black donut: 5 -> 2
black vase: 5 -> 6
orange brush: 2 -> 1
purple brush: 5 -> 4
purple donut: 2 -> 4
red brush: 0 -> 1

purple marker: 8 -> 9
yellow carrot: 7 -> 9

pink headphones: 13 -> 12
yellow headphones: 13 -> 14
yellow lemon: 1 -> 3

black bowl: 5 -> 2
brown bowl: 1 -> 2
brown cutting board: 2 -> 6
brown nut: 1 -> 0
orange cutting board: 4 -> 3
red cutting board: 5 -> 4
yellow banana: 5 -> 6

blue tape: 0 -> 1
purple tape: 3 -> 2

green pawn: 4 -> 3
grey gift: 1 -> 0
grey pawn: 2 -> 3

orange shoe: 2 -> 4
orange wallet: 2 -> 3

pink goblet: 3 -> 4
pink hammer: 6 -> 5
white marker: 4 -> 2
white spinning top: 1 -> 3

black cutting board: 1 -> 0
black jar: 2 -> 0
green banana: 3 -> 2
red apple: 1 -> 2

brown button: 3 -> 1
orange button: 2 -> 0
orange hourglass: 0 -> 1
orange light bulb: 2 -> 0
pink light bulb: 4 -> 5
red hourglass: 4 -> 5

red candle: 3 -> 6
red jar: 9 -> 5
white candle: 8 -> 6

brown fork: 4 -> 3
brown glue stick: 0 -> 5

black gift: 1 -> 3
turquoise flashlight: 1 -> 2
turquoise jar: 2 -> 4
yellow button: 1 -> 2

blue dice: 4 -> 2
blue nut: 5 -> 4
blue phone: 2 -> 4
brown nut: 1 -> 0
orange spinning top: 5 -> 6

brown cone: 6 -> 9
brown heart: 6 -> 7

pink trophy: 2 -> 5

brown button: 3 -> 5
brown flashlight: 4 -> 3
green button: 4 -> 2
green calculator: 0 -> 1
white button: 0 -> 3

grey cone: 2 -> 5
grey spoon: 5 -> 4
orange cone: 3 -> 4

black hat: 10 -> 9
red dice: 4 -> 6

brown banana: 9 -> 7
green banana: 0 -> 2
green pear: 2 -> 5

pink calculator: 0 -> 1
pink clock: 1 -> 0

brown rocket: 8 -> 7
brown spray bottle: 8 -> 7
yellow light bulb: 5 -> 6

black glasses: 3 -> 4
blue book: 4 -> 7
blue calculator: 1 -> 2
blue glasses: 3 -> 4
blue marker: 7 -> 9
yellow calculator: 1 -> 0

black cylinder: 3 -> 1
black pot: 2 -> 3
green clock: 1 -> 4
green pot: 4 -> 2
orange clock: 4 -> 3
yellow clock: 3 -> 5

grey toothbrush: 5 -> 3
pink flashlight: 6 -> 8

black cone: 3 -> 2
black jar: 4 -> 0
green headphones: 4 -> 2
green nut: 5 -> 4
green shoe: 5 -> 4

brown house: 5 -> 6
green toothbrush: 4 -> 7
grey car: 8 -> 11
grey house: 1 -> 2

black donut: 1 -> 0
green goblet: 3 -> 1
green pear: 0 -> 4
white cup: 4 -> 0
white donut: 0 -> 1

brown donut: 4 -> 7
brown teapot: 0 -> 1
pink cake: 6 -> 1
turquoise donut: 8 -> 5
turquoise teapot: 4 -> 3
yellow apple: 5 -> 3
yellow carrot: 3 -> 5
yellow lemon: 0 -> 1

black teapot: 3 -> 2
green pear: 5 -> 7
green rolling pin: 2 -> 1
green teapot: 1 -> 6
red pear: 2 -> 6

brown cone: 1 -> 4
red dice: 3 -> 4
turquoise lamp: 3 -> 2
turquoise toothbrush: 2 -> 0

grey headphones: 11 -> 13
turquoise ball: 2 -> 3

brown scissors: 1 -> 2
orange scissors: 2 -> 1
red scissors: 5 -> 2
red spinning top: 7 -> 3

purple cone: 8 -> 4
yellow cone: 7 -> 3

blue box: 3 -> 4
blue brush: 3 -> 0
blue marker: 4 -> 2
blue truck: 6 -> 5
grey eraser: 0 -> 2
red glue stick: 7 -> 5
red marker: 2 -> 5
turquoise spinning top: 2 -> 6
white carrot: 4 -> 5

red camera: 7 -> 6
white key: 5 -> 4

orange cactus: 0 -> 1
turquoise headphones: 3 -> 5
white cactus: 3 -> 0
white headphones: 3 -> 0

▶ _Prompt_
Starting at the line with "green pear: 0 -> 4" and ending at the line with "green rolling pin: 2 -> 1", print each line of the listing above exactly, with no other lines.

▶ _Solution to this exercise_
green pear: 0 -> 4
white cup: 4 -> 0
white donut: 0 -> 1

brown donut: 4 -> 7
brown teapot: 0 -> 1
pink cake: 6 -> 1
turquoise donut: 8 -> 5
turquoise teapot: 4 -> 3
yellow apple: 5 -> 3
yellow carrot: 3 -> 5
yellow lemon: 0 -> 1

black teapot: 3 -> 2
green pear: 5 -> 7
green rolling pin: 2 -> 1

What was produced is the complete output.